▶ [WORK TO COMPLETE]:
In the data below, find every line that has the string "none", and copy it.

▶ [PROVIDED ENTRIES]:
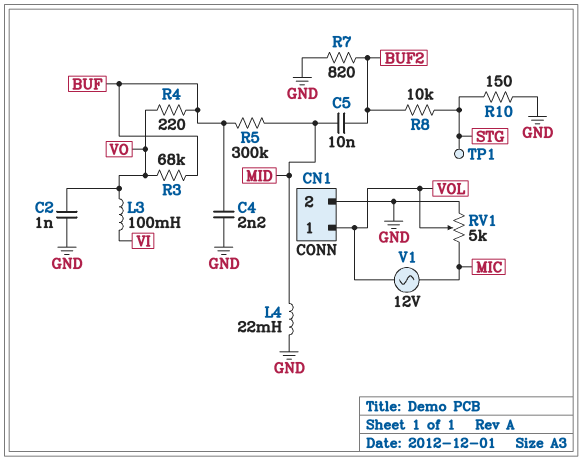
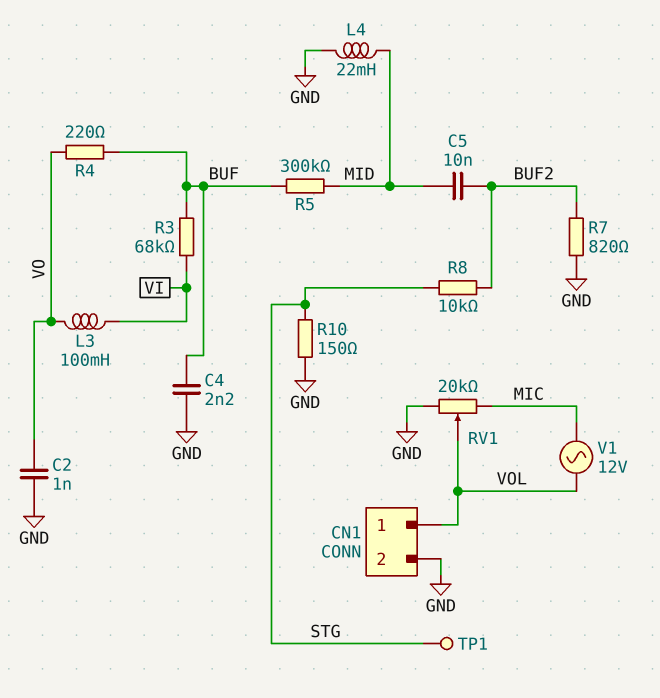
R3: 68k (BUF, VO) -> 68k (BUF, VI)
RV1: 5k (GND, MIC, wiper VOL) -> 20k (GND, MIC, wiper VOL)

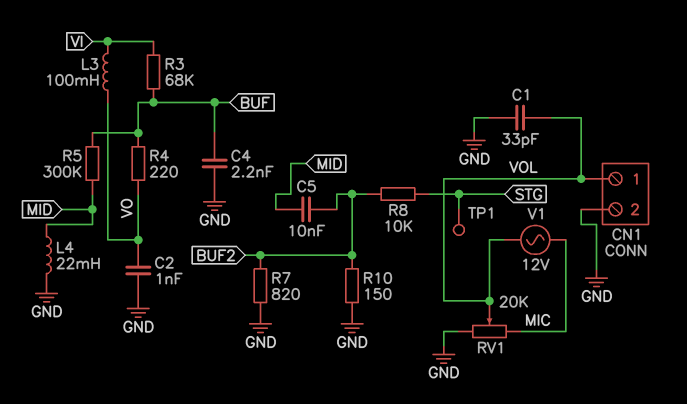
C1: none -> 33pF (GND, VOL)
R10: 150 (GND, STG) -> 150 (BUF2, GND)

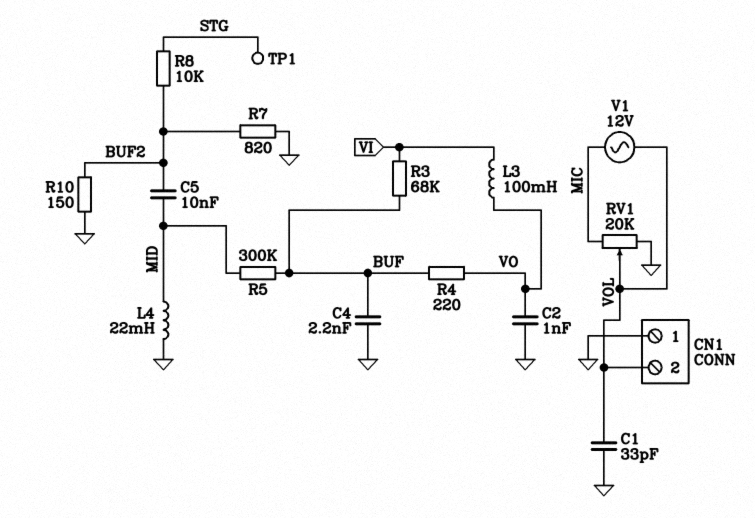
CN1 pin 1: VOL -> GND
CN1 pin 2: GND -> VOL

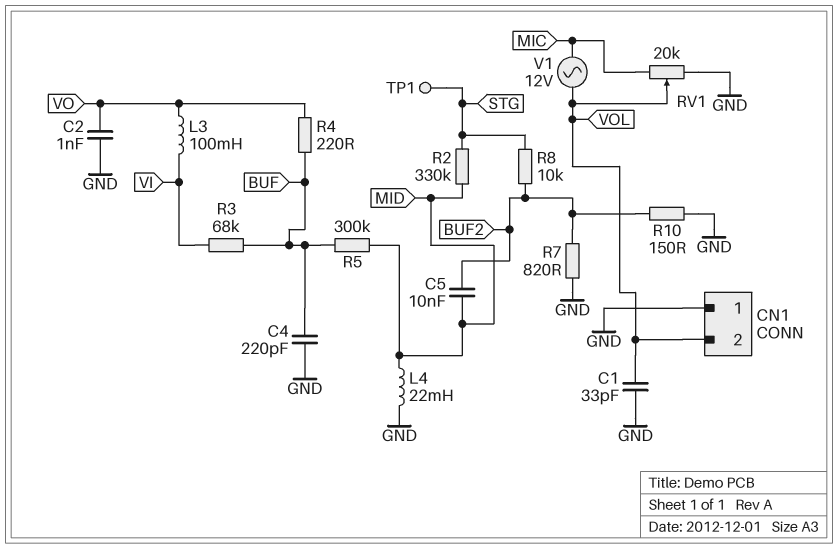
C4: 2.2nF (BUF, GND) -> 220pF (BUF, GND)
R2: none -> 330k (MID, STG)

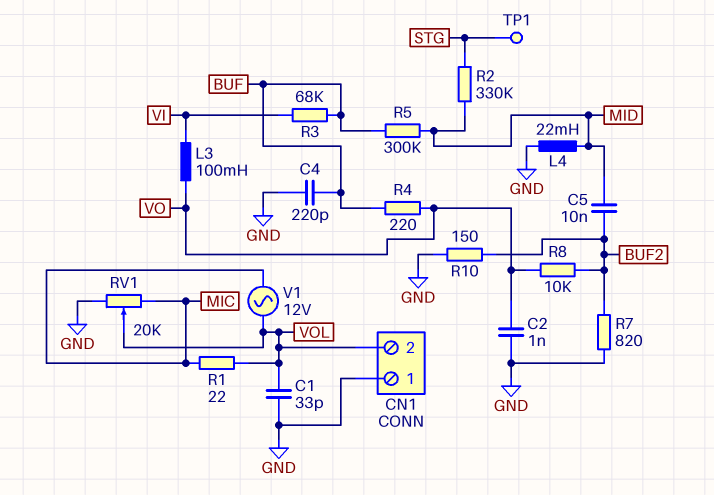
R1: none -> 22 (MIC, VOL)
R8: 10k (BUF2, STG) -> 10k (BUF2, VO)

▶ [ANSWER FOR THE TASK]:
C1: none -> 33pF (GND, VOL)
R2: none -> 330k (MID, STG)
R1: none -> 22 (MIC, VOL)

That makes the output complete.